(Image sequences with shape edits)

——

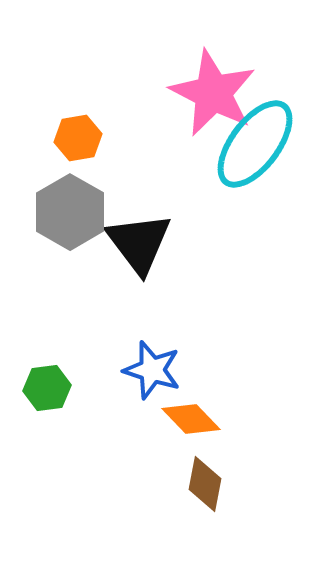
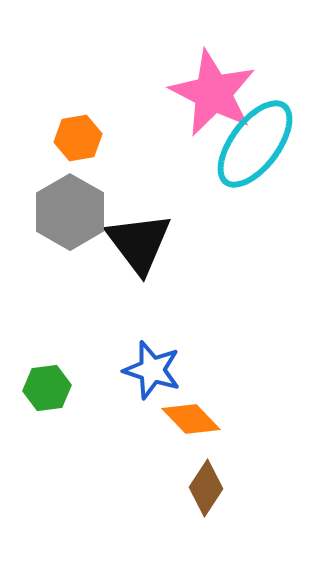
brown diamond: moved 1 px right, 4 px down; rotated 22 degrees clockwise
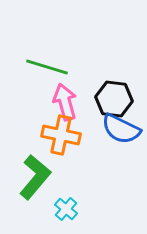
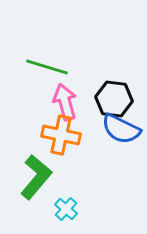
green L-shape: moved 1 px right
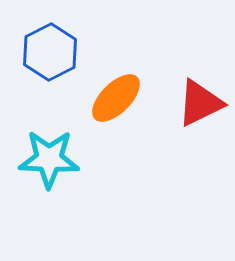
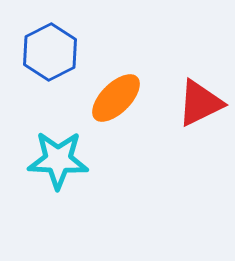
cyan star: moved 9 px right, 1 px down
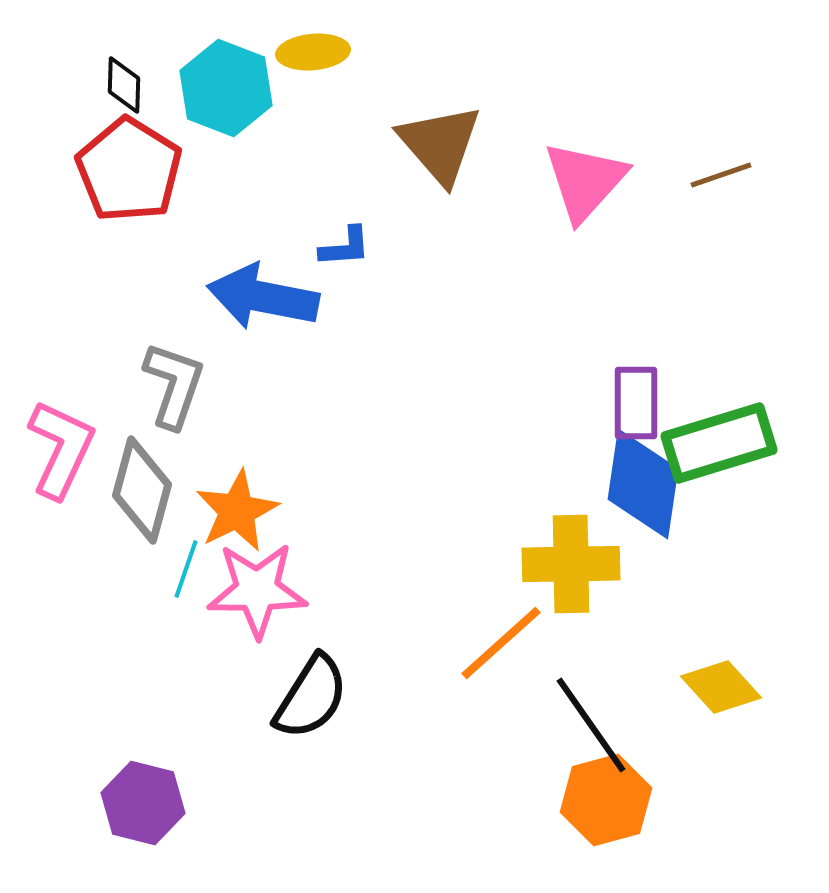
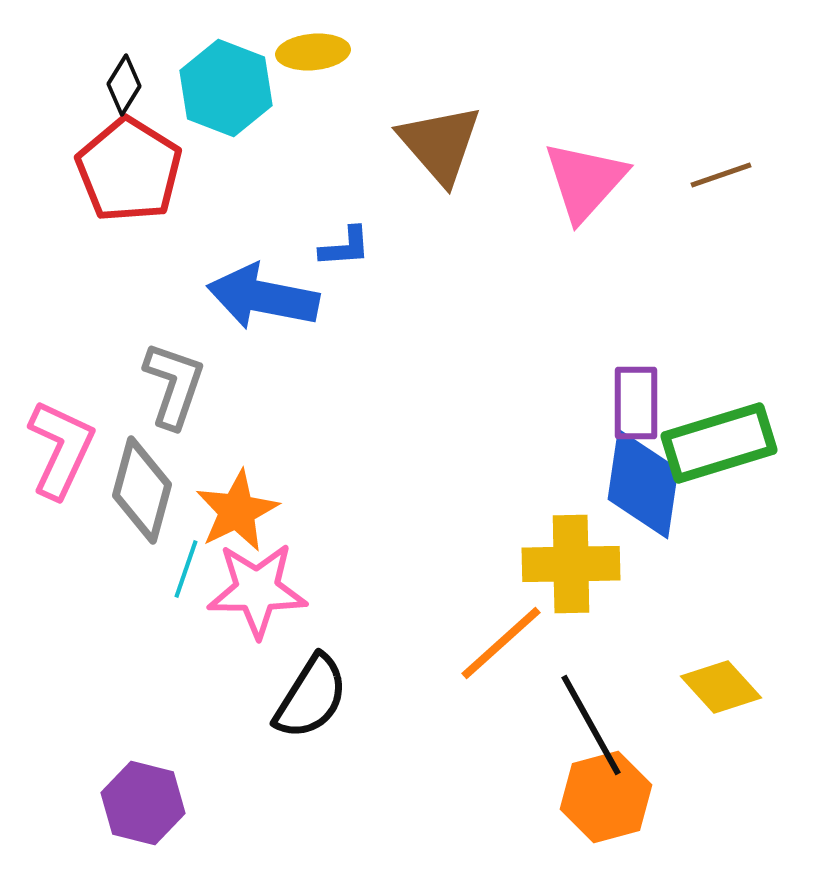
black diamond: rotated 30 degrees clockwise
black line: rotated 6 degrees clockwise
orange hexagon: moved 3 px up
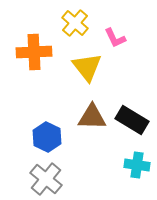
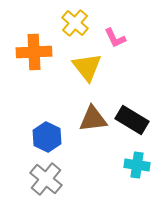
brown triangle: moved 1 px right, 2 px down; rotated 8 degrees counterclockwise
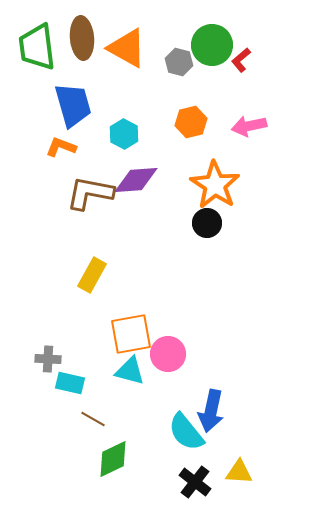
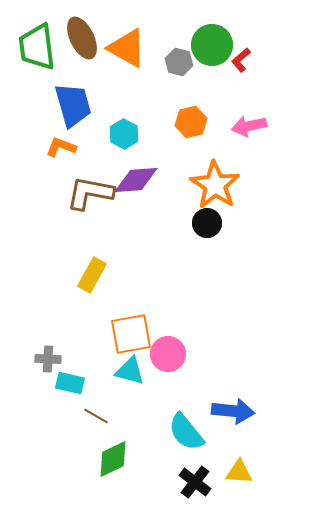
brown ellipse: rotated 21 degrees counterclockwise
blue arrow: moved 22 px right; rotated 96 degrees counterclockwise
brown line: moved 3 px right, 3 px up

——

● What you have to do
Nothing but the lines from the one containing "blue arrow: moved" to the end of the records above should appear, each copied exactly.

● Response to this task
blue arrow: moved 22 px right; rotated 96 degrees counterclockwise
brown line: moved 3 px right, 3 px up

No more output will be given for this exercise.